**ABOUT THIS EXERCISE**
A verbatim transcript of the data below is required, images omitted.

**SOURCE MATERIAL**
..........

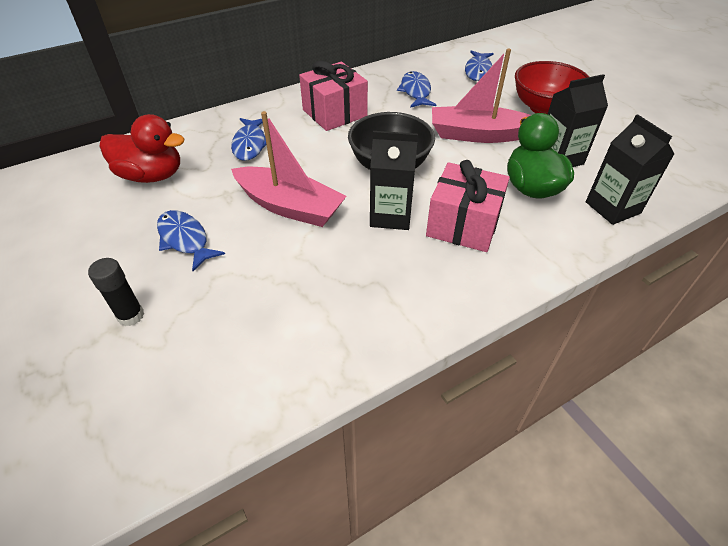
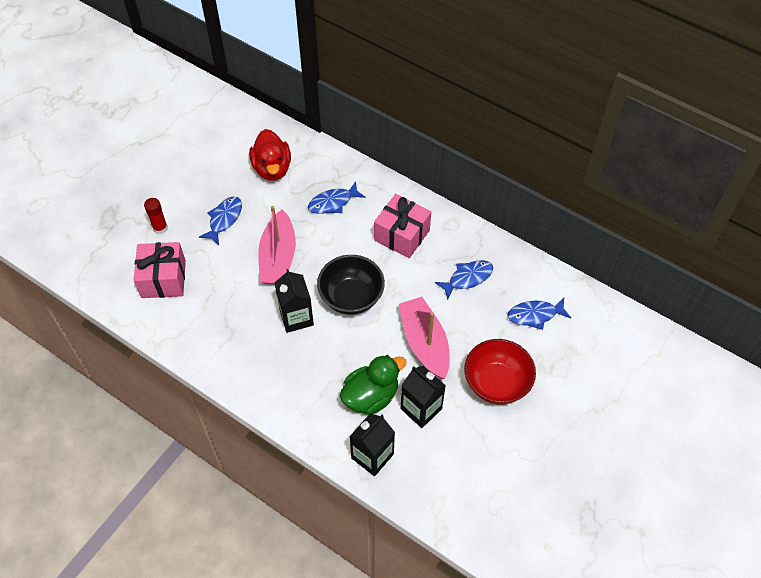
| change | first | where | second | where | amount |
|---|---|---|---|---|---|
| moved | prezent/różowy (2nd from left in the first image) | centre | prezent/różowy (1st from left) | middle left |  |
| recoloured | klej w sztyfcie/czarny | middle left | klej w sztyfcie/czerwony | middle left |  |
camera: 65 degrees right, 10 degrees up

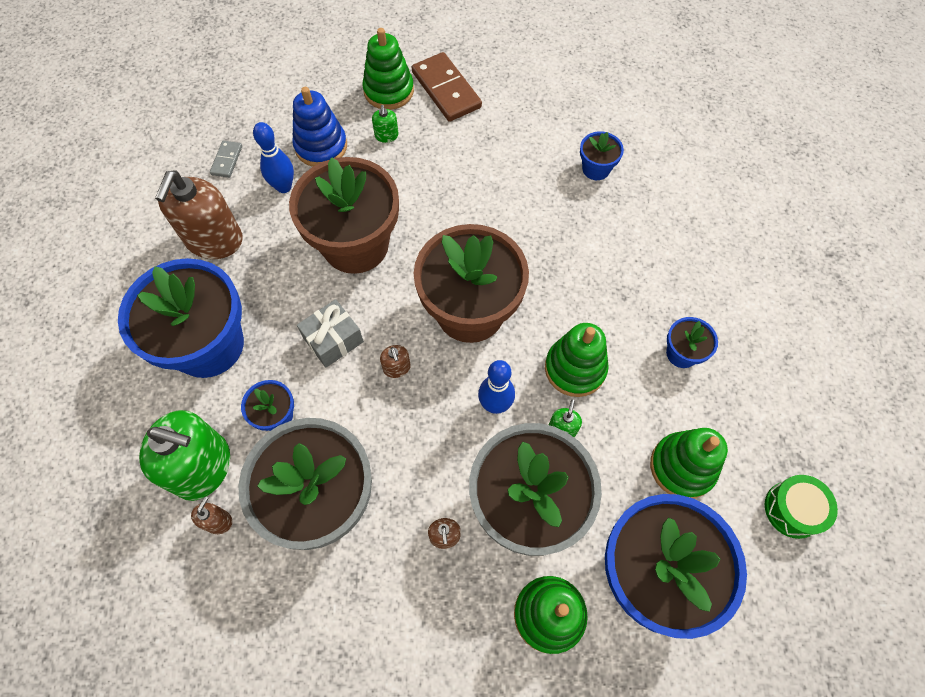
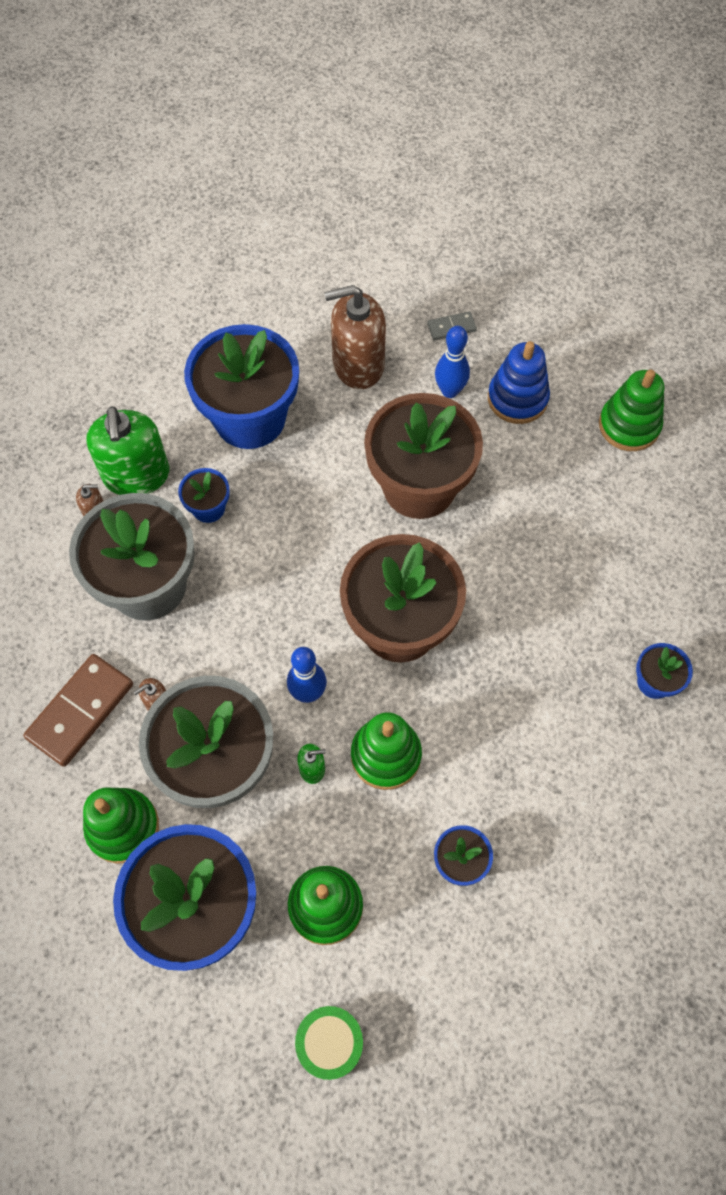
| change | first | where | second | where | amount |
|---|---|---|---|---|---|
| removed | prezent/szary | centre |  |  |  |
| removed | dozownik mydła/zielony (2nd from left) | top centre |  |  |  |
| removed | dozownik mydła/brązowy (3rd from left) | centre |  |  |  |
| moved | kostka domina/brązowy | top centre |  | middle left |  |
camera: 65 degrees right, 0 degrees up

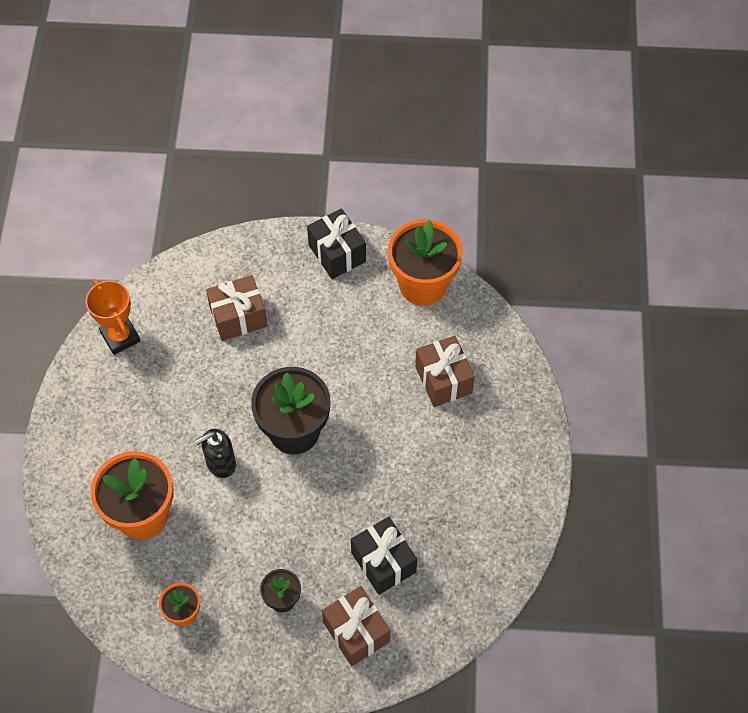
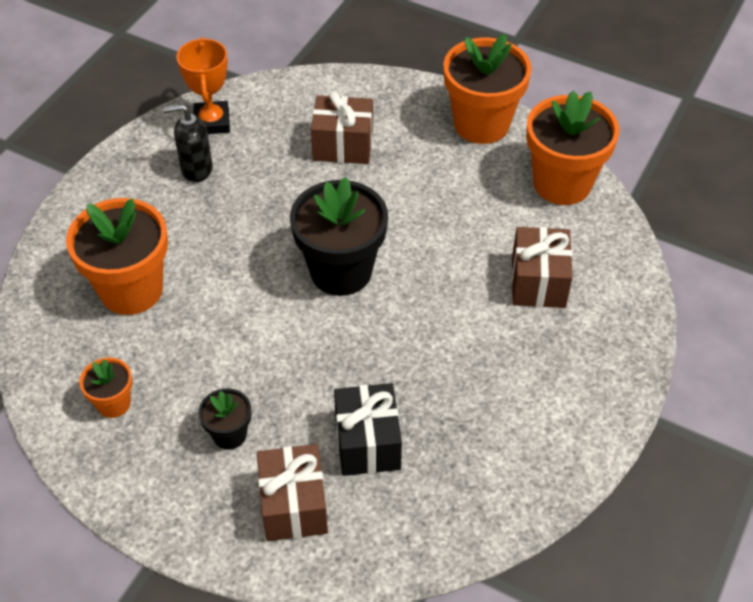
| change | first | where | second | where | amount |
|---|---|---|---|---|---|
| moved | dozownik mydła/czarny | middle left |  | top left |  |
| replaced | prezent/czarny (1st from left) | centre | doniczka/pomarańczowy (3rd from left) | top centre |  |
camera: 25 degrees right, 10 degrees down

..........

**SOLUTION**
| change | first | where | second | where | amount |
|---|---|---|---|---|---|
| moved | prezent/różowy (2nd from left in the first image) | centre | prezent/różowy (1st from left) | middle left |  |
| recoloured | klej w sztyfcie/czarny | middle left | klej w sztyfcie/czerwony | middle left |  |
camera: 65 degrees right, 10 degrees up

| change | first | where | second | where | amount |
|---|---|---|---|---|---|
| removed | prezent/szary | centre |  |  |  |
| removed | dozownik mydła/zielony (2nd from left) | top centre |  |  |  |
| removed | dozownik mydła/brązowy (3rd from left) | centre |  |  |  |
| moved | kostka domina/brązowy | top centre |  | middle left |  |
camera: 65 degrees right, 0 degrees up

| change | first | where | second | where | amount |
|---|---|---|---|---|---|
| moved | dozownik mydła/czarny | middle left |  | top left |  |
| replaced | prezent/czarny (1st from left) | centre | doniczka/pomarańczowy (3rd from left) | top centre |  |
camera: 25 degrees right, 10 degrees down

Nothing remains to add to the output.